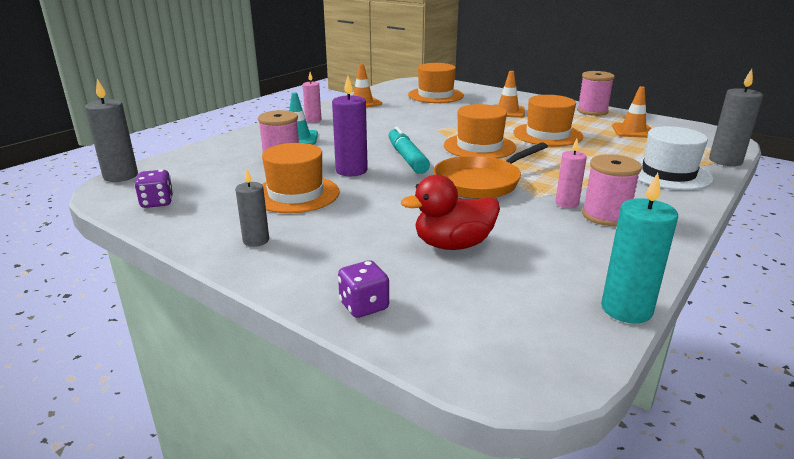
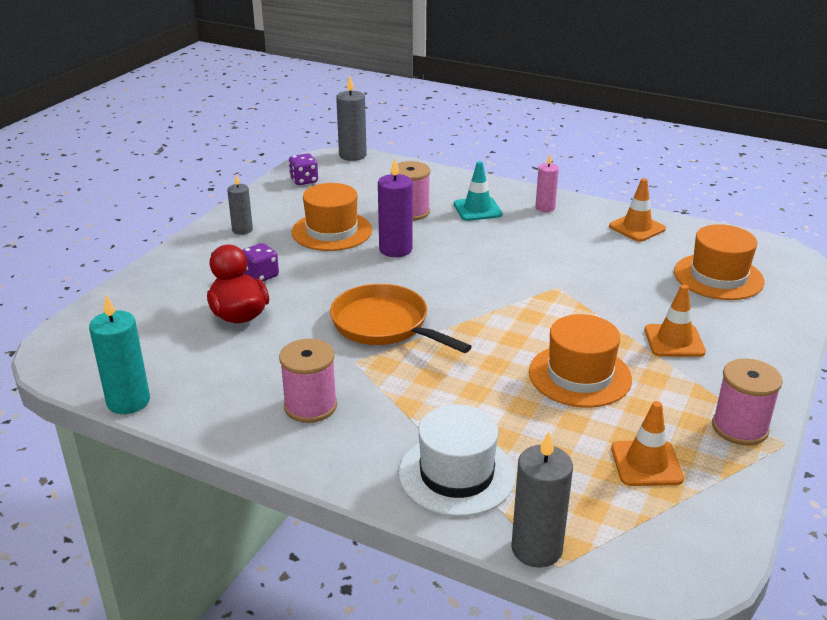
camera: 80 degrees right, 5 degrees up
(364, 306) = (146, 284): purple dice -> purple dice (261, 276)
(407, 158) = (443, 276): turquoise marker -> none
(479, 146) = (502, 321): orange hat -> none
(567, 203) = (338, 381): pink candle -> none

● ● ● ●

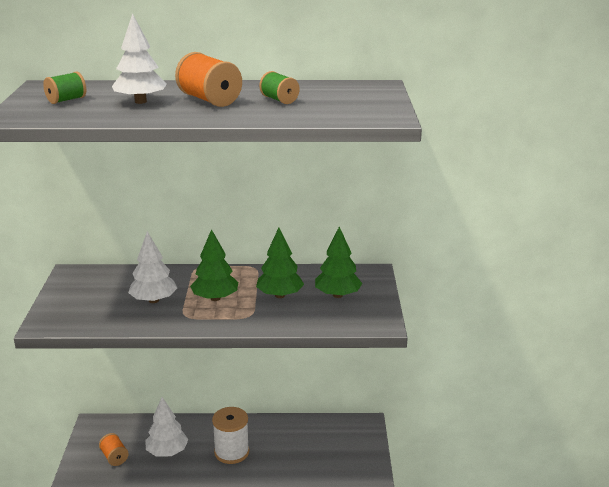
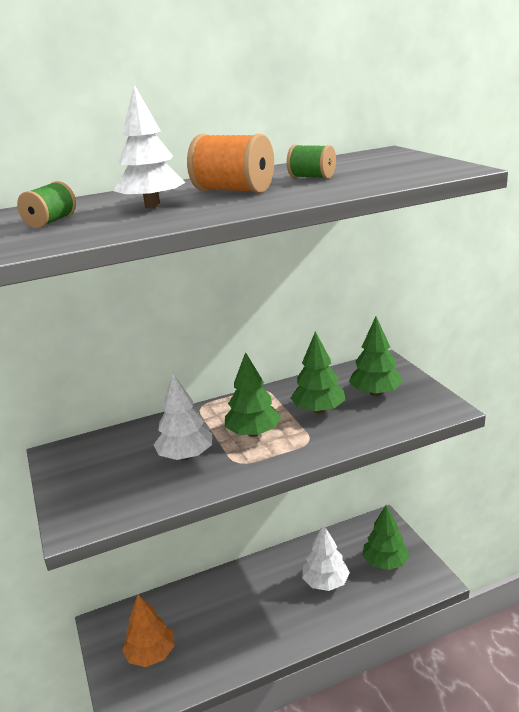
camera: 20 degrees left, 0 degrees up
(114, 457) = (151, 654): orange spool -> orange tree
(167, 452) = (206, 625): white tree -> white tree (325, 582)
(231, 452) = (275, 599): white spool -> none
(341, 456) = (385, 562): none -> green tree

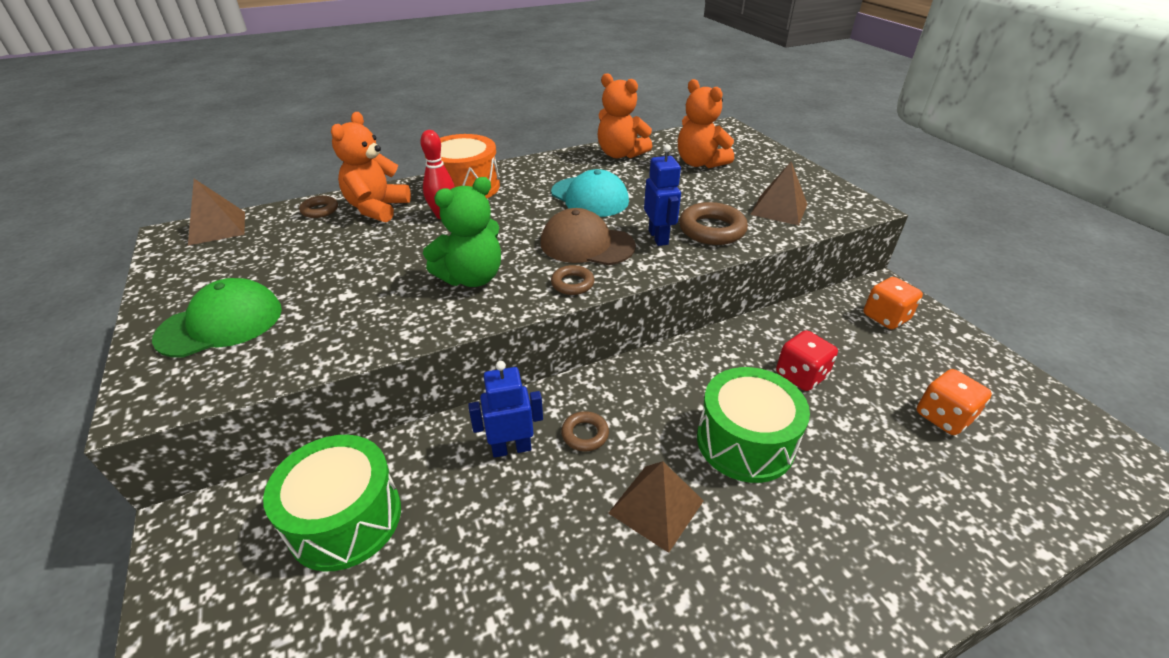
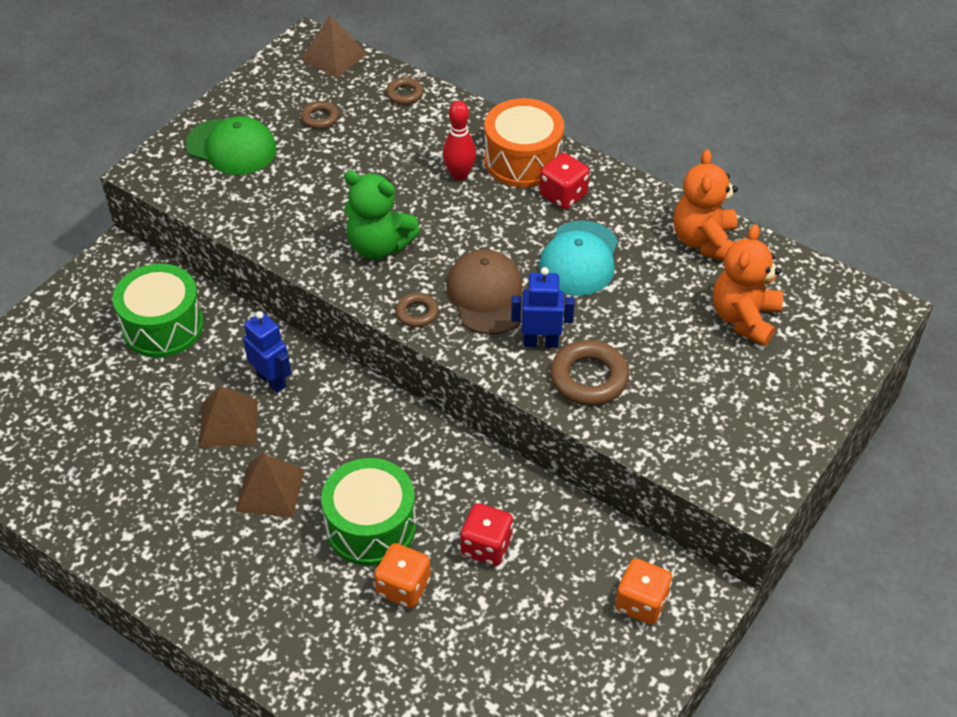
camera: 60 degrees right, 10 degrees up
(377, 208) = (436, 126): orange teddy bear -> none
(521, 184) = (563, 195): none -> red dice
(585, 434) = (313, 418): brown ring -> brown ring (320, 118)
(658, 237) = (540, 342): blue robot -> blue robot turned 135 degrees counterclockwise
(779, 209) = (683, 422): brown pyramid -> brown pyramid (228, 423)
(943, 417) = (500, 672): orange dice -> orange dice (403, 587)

● ● ● ●

REQUEST
Beginning with the line containing "(479, 146) = (502, 321): orange hat -> none" and ending with the line containing "(567, 203) = (338, 381): pink candle -> none", extract those lines exactly from the listing above, and only those.

SOLVED EXERCISE
(479, 146) = (502, 321): orange hat -> none
(567, 203) = (338, 381): pink candle -> none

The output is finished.